# WORK TO BE COMPLETED
Print this span of the material below exactly: the line with "none -> brown brick G9:I9 level 1", the line with "none -> cyan brick J6 level 1", and every line between them, but nothing else.

========================================

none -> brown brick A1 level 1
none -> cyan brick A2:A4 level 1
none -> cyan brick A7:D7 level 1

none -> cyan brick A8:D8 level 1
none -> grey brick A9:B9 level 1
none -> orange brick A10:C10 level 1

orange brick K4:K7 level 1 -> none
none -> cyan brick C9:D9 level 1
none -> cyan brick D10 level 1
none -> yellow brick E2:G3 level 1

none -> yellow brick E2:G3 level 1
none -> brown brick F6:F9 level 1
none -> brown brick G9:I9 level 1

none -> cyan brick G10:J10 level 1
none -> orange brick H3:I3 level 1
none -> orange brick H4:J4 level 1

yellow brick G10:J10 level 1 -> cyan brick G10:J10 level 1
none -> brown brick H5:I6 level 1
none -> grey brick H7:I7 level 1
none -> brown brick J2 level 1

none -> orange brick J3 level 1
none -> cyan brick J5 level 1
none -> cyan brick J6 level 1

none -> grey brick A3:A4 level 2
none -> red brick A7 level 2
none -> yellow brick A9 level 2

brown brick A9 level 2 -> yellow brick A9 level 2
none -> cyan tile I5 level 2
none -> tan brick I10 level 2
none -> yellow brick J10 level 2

========================================

# ANSWER SECTION
none -> brown brick G9:I9 level 1

none -> cyan brick G10:J10 level 1
none -> orange brick H3:I3 level 1
none -> orange brick H4:J4 level 1

yellow brick G10:J10 level 1 -> cyan brick G10:J10 level 1
none -> brown brick H5:I6 level 1
none -> grey brick H7:I7 level 1
none -> brown brick J2 level 1

none -> orange brick J3 level 1
none -> cyan brick J5 level 1
none -> cyan brick J6 level 1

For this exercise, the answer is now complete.